(Given records Opens)
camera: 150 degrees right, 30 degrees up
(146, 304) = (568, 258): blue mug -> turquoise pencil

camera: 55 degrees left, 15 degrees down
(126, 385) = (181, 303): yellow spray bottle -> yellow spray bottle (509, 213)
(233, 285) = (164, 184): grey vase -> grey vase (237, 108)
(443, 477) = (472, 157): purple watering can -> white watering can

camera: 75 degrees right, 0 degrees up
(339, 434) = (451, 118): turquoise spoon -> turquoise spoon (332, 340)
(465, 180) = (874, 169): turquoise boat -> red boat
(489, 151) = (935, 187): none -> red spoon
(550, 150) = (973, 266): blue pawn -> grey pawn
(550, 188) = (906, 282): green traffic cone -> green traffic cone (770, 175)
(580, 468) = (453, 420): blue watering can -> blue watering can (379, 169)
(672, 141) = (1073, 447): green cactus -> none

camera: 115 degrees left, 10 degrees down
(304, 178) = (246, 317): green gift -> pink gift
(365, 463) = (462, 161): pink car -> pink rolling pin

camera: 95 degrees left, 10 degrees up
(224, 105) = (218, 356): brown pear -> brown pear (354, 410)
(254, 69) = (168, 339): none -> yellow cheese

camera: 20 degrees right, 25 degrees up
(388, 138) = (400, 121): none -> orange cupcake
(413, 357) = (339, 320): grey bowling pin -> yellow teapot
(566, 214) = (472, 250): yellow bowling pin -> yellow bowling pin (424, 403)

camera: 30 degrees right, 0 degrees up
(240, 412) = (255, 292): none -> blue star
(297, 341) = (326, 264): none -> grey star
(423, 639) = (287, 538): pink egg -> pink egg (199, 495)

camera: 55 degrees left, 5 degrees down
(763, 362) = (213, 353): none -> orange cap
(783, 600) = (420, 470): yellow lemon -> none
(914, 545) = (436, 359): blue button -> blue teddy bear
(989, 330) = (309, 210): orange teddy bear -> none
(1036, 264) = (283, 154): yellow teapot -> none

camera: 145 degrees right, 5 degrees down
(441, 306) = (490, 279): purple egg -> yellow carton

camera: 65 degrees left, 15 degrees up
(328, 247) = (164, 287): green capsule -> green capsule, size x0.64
(Given records Closes)
*Exercise*. Each record is to be restated word for word.

*Written response*.
camera: 150 degrees right, 30 degrees up
(146, 304) = (568, 258): blue mug -> turquoise pencil

camera: 55 degrees left, 15 degrees down
(126, 385) = (181, 303): yellow spray bottle -> yellow spray bottle (509, 213)
(233, 285) = (164, 184): grey vase -> grey vase (237, 108)
(443, 477) = (472, 157): purple watering can -> white watering can

camera: 75 degrees right, 0 degrees up
(339, 434) = (451, 118): turquoise spoon -> turquoise spoon (332, 340)
(465, 180) = (874, 169): turquoise boat -> red boat
(489, 151) = (935, 187): none -> red spoon
(550, 150) = (973, 266): blue pawn -> grey pawn
(550, 188) = (906, 282): green traffic cone -> green traffic cone (770, 175)
(580, 468) = (453, 420): blue watering can -> blue watering can (379, 169)
(672, 141) = (1073, 447): green cactus -> none

camera: 115 degrees left, 10 degrees down
(304, 178) = (246, 317): green gift -> pink gift
(365, 463) = (462, 161): pink car -> pink rolling pin

camera: 95 degrees left, 10 degrees up
(224, 105) = (218, 356): brown pear -> brown pear (354, 410)
(254, 69) = (168, 339): none -> yellow cheese

camera: 20 degrees right, 25 degrees up
(388, 138) = (400, 121): none -> orange cupcake
(413, 357) = (339, 320): grey bowling pin -> yellow teapot
(566, 214) = (472, 250): yellow bowling pin -> yellow bowling pin (424, 403)

camera: 30 degrees right, 0 degrees up
(240, 412) = (255, 292): none -> blue star
(297, 341) = (326, 264): none -> grey star
(423, 639) = (287, 538): pink egg -> pink egg (199, 495)

camera: 55 degrees left, 5 degrees down
(763, 362) = (213, 353): none -> orange cap
(783, 600) = (420, 470): yellow lemon -> none
(914, 545) = (436, 359): blue button -> blue teddy bear
(989, 330) = (309, 210): orange teddy bear -> none
(1036, 264) = (283, 154): yellow teapot -> none

camera: 145 degrees right, 5 degrees down
(441, 306) = (490, 279): purple egg -> yellow carton

camera: 65 degrees left, 15 degrees up
(328, 247) = (164, 287): green capsule -> green capsule, size x0.64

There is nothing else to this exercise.